[Data provided Boundary: Start]

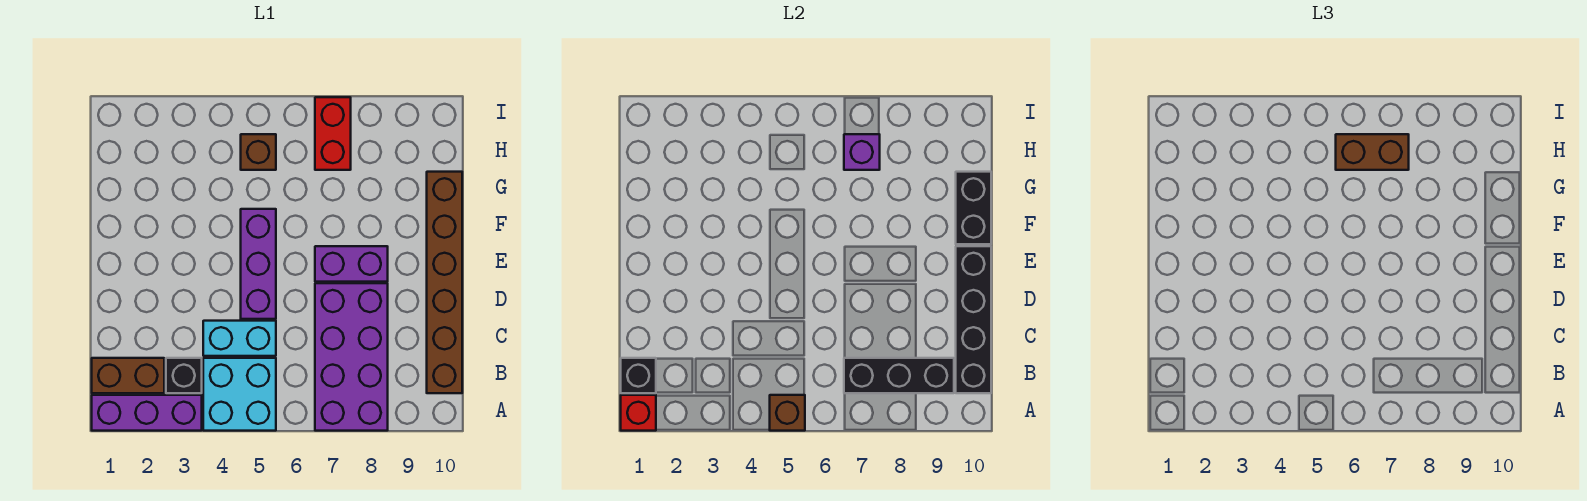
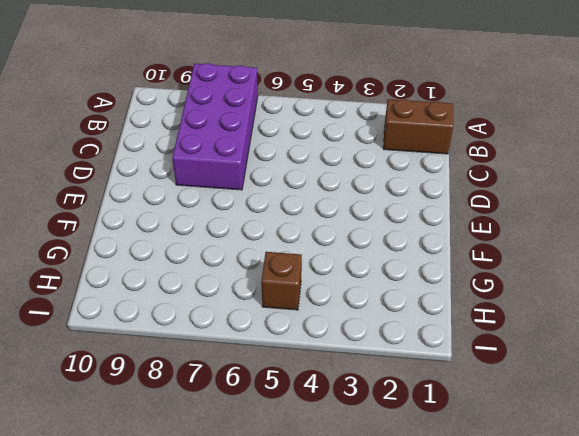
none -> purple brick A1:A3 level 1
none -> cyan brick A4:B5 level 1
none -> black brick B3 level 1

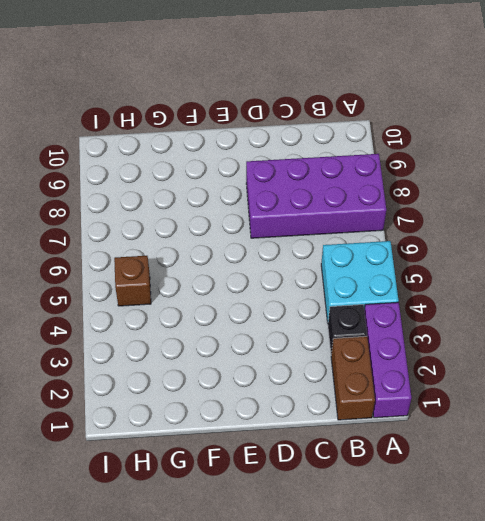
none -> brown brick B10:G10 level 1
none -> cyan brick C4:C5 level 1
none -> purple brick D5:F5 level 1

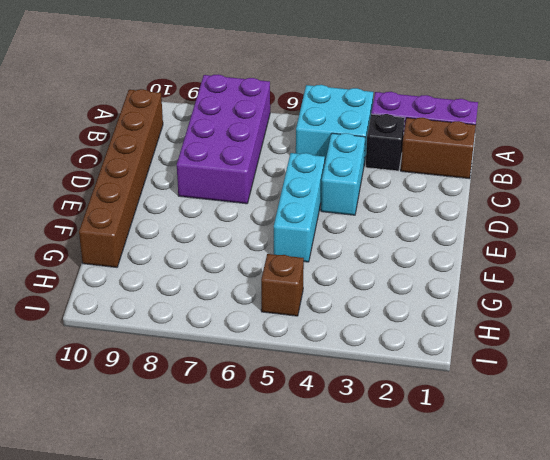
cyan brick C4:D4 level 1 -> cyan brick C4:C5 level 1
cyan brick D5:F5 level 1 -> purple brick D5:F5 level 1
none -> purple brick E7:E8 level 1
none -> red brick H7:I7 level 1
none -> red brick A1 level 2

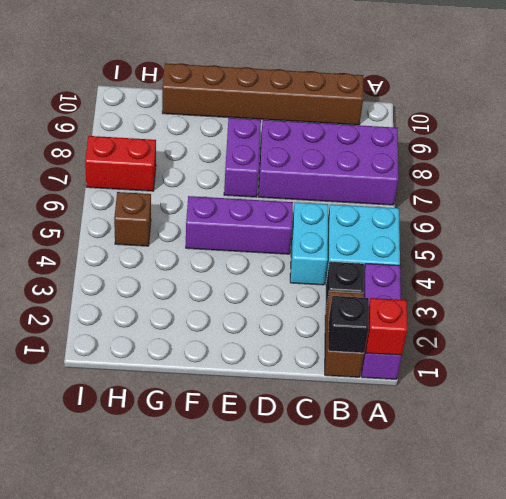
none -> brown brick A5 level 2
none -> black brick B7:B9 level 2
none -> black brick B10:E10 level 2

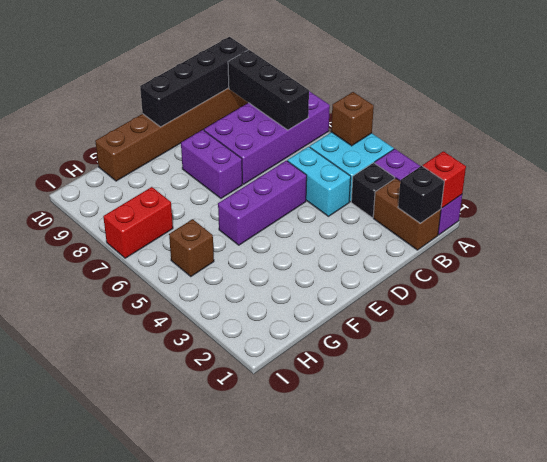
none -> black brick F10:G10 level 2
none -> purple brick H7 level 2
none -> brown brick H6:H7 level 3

[Data provided Boundary: End]
[Data provided Boundary: Start]

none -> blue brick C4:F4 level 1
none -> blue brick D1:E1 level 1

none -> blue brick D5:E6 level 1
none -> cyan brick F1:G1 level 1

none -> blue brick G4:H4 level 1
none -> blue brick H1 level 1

[Data provided Boundary: End]

■ What to do
For the entries above, print exactly the lines between the one with "none -> purple brick A1:A3 level 1" and the one with "none -> brown brick H6:H7 level 3", inclusive, with no pictures.

■ Answer to this task
none -> purple brick A1:A3 level 1
none -> cyan brick A4:B5 level 1
none -> black brick B3 level 1

none -> brown brick B10:G10 level 1
none -> cyan brick C4:C5 level 1
none -> purple brick D5:F5 level 1

cyan brick C4:D4 level 1 -> cyan brick C4:C5 level 1
cyan brick D5:F5 level 1 -> purple brick D5:F5 level 1
none -> purple brick E7:E8 level 1
none -> red brick H7:I7 level 1
none -> red brick A1 level 2

none -> brown brick A5 level 2
none -> black brick B7:B9 level 2
none -> black brick B10:E10 level 2

none -> black brick F10:G10 level 2
none -> purple brick H7 level 2
none -> brown brick H6:H7 level 3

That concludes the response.